**What to produce:**
All lines from the one with "(323, 322) = (343, 299): yellow" to the end of the data: return those exactly, and only those.

**Provided data:**
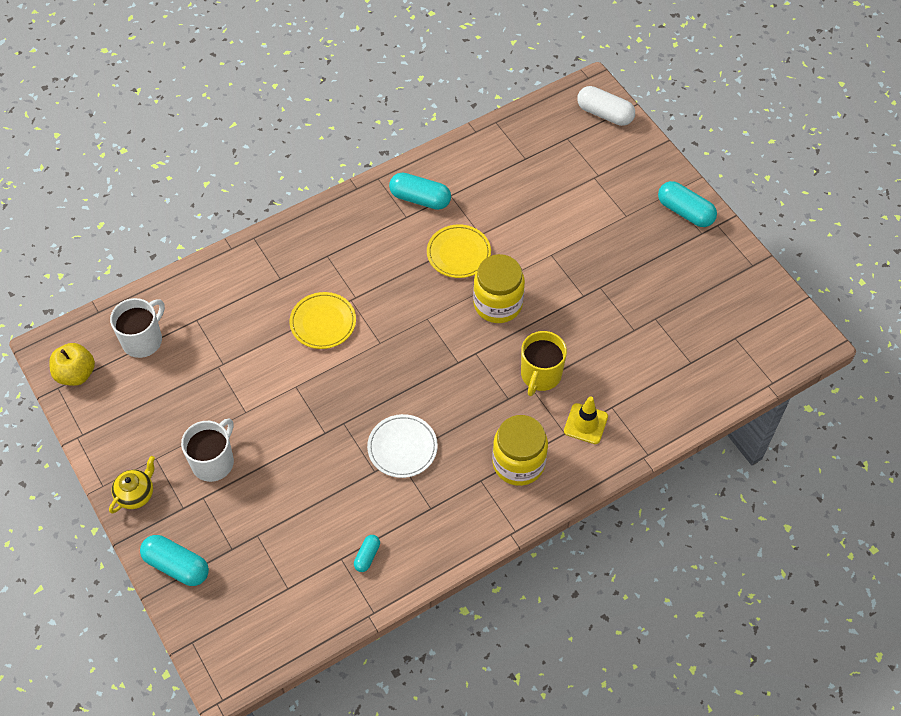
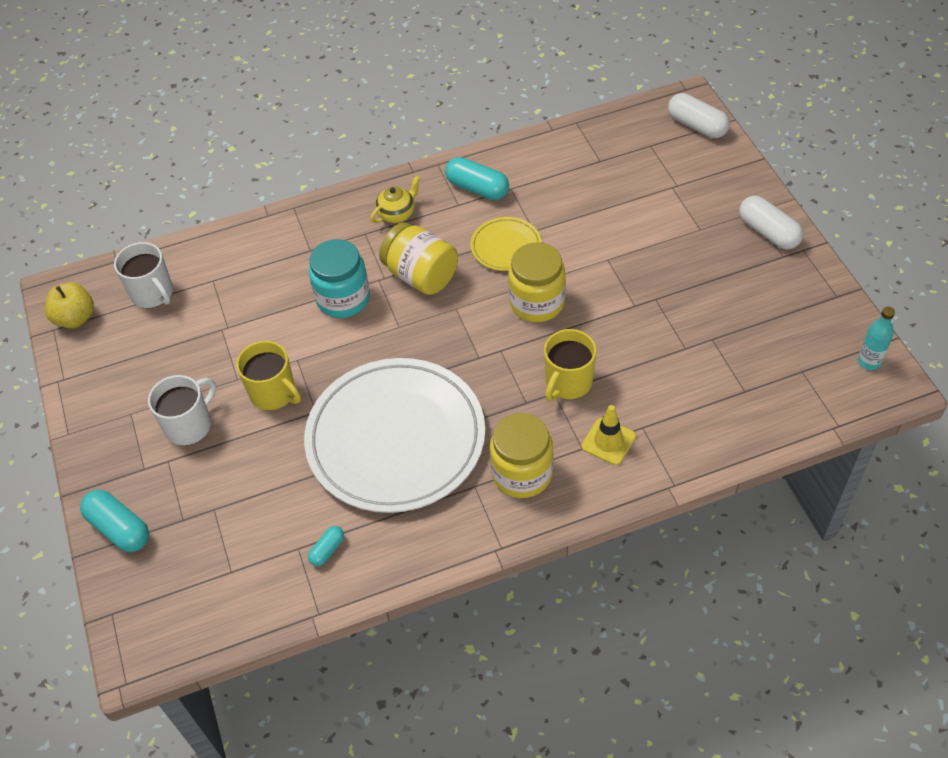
camera: 15 degrees right, 5 degrees down
(136, 494) = (99, 447): yellow teapot -> yellow teapot (397, 214)
(143, 340) = (153, 293): white mug -> white mug turned 90 degrees clockwise
(282, 421) = (274, 393): none -> yellow mug
(323, 322) = (343, 299): yellow plate -> turquoise jar
(388, 291) = (421, 275): none -> yellow jar
(402, 447) = (396, 438): white plate -> white plate, size x2.26
(685, 212) = (768, 232): turquoise capsule -> white capsule
(788, 322) = (869, 362): none -> turquoise bottle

**The answer:**
(323, 322) = (343, 299): yellow plate -> turquoise jar
(388, 291) = (421, 275): none -> yellow jar
(402, 447) = (396, 438): white plate -> white plate, size x2.26
(685, 212) = (768, 232): turquoise capsule -> white capsule
(788, 322) = (869, 362): none -> turquoise bottle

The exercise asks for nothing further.